Data
+ + + +

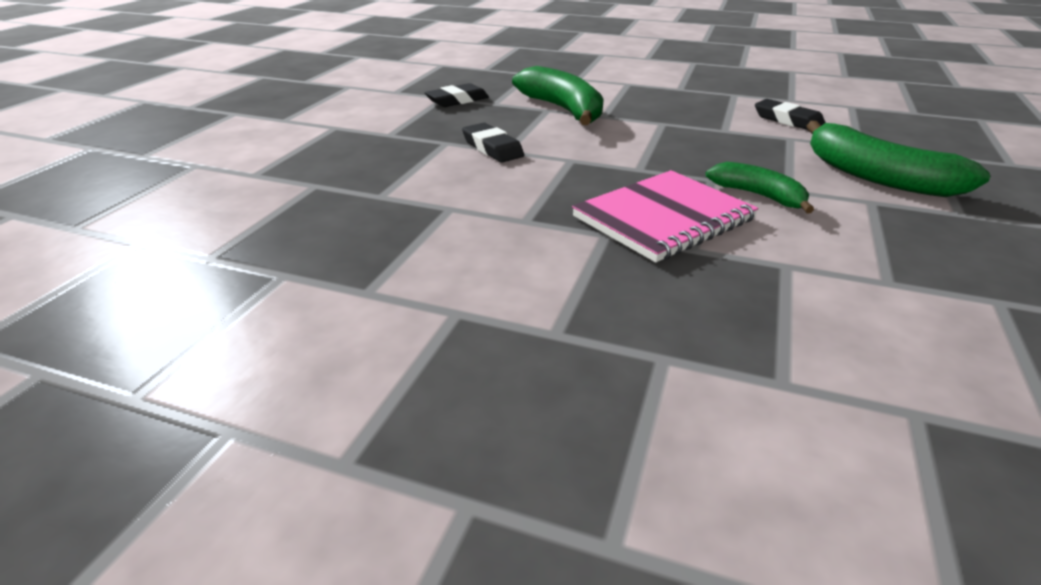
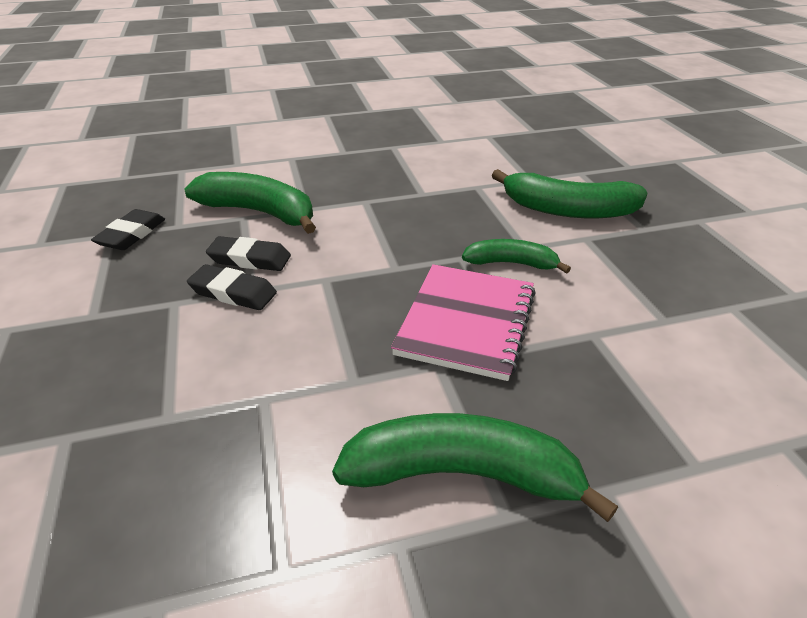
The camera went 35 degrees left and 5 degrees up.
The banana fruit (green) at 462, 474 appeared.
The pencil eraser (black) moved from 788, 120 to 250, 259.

+ + + +

Work instruction
Return, unchanged, each line from the line containing "The banana fruit" through the last line of the material.

Response area
The banana fruit (green) at 462, 474 appeared.
The pencil eraser (black) moved from 788, 120 to 250, 259.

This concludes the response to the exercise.